# Work to complete
Where in the records does the word "arrow" occur? Copy each line in which it does.

# Material to process

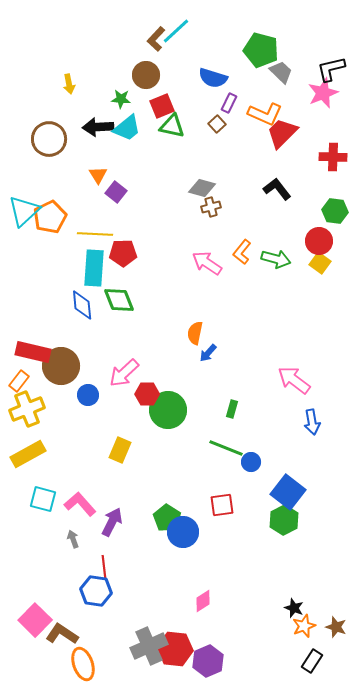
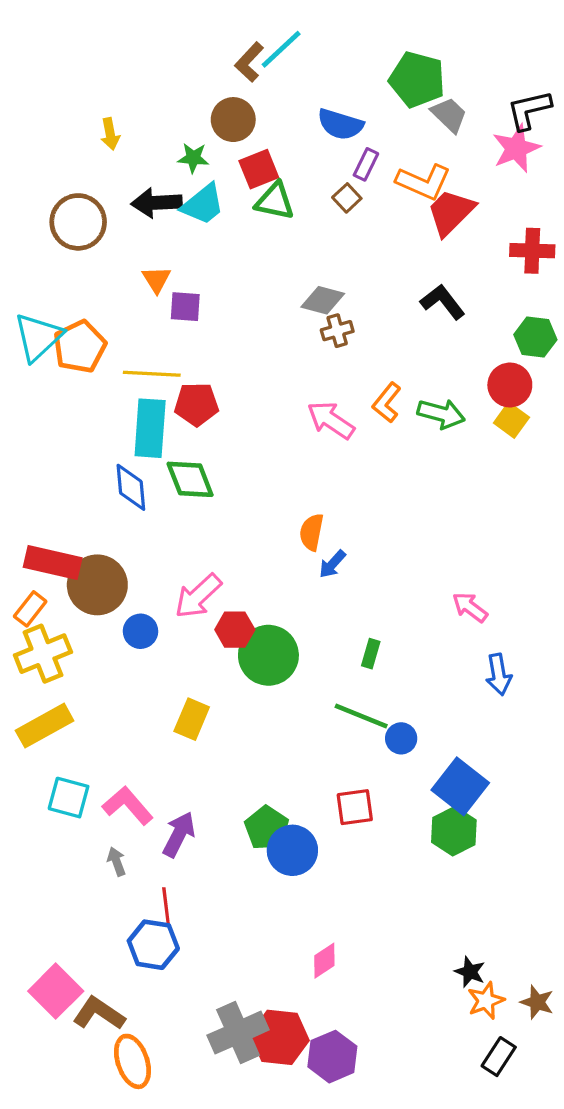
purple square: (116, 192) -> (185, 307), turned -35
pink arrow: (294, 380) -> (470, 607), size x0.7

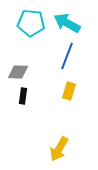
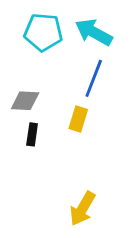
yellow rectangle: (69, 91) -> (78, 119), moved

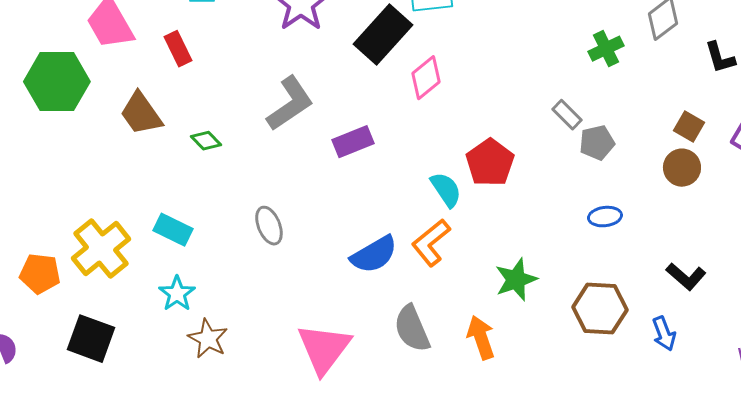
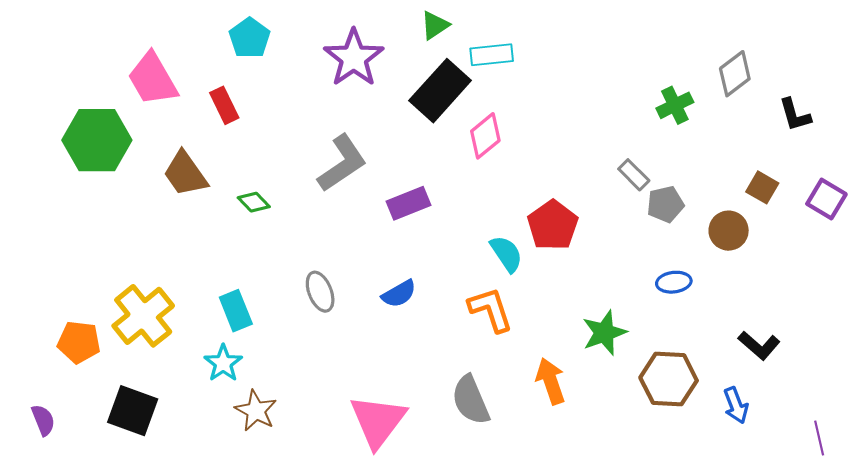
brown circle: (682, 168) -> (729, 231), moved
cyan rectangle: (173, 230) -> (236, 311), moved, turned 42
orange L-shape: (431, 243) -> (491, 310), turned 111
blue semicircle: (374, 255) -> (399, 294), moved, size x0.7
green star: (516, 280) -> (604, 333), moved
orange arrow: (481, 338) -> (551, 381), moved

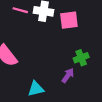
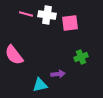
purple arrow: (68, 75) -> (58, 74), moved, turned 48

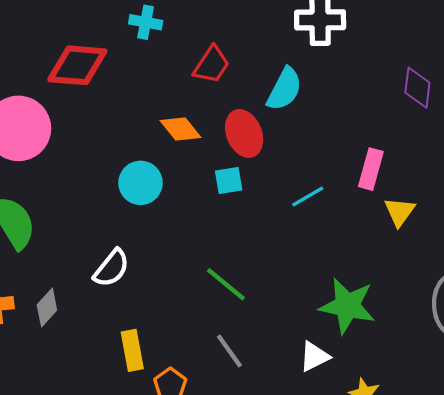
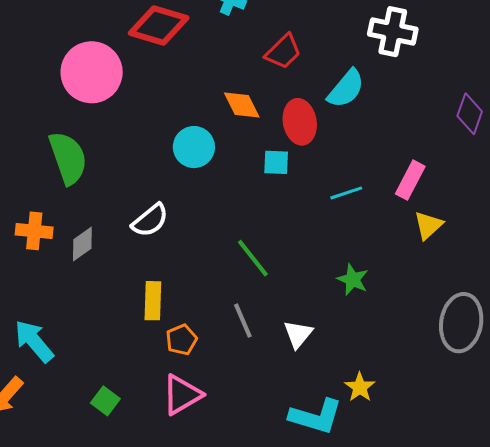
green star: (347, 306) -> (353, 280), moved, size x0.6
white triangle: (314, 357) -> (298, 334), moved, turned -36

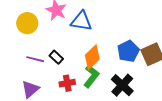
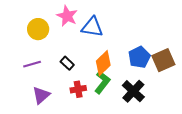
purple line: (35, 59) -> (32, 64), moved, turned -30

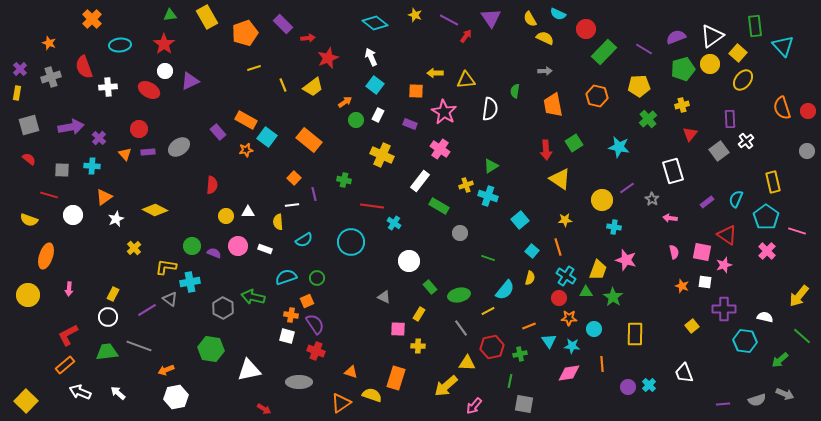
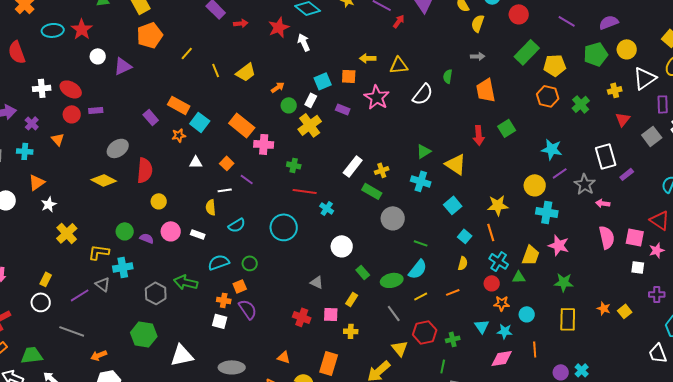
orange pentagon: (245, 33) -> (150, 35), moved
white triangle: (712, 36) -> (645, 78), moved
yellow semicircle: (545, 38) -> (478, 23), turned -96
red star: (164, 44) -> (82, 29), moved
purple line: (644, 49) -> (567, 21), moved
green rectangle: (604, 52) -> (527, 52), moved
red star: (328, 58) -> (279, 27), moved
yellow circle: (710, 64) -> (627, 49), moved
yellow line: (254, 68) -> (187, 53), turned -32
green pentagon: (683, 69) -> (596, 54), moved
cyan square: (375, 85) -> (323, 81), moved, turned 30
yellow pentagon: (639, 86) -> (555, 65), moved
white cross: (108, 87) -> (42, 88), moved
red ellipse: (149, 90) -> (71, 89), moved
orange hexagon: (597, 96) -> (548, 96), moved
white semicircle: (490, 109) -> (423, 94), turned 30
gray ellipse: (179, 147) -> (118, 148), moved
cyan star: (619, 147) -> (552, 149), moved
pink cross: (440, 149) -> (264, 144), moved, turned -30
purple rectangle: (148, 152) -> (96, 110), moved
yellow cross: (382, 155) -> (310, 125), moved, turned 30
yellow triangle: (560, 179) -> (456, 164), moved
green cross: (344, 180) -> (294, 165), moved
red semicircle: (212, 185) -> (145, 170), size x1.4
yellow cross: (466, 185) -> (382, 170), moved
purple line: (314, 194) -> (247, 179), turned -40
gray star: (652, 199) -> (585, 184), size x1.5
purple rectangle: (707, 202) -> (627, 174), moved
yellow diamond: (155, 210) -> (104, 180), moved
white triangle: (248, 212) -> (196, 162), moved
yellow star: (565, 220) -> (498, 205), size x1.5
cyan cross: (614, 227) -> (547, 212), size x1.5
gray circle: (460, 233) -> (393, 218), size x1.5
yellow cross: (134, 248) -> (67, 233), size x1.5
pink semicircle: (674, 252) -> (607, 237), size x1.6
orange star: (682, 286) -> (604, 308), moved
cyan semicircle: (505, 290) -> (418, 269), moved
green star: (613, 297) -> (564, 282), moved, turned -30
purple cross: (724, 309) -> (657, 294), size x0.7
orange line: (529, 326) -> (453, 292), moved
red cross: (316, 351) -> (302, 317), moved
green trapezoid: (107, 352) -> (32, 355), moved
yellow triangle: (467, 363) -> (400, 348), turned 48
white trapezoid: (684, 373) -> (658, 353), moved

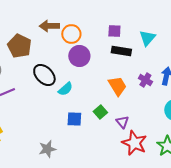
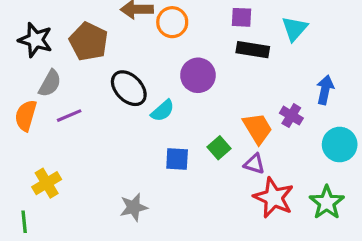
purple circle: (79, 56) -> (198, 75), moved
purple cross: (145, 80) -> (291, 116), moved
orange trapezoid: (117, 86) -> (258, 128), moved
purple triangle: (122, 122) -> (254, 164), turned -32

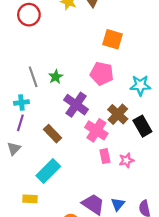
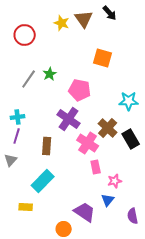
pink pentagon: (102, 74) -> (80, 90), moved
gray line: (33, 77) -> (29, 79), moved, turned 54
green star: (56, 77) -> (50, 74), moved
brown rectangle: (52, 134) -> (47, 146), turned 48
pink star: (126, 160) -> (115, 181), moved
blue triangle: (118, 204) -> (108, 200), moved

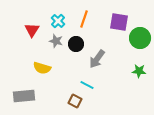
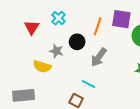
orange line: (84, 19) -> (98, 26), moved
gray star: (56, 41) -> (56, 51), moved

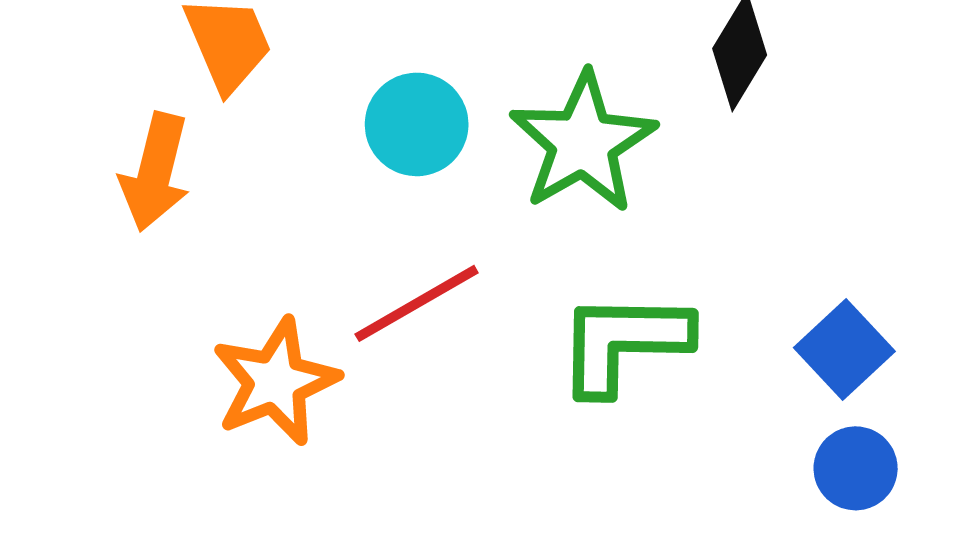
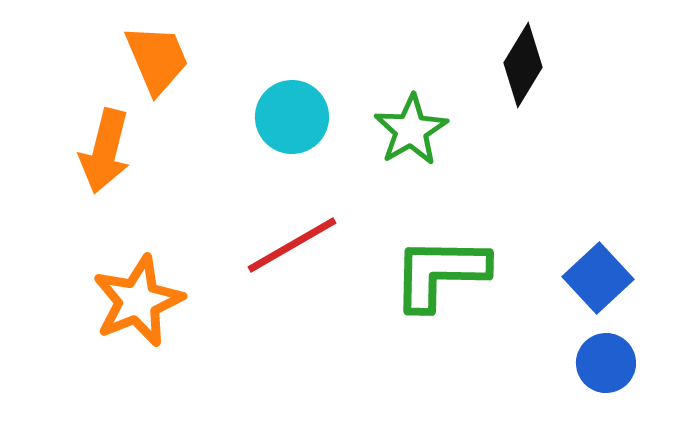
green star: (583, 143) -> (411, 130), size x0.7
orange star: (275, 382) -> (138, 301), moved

# Exercise result
pink arrow: (294, 380) -> (470, 607), size x0.7
orange arrow: (481, 338) -> (551, 381), moved
purple arrow: (68, 75) -> (58, 74), moved, turned 48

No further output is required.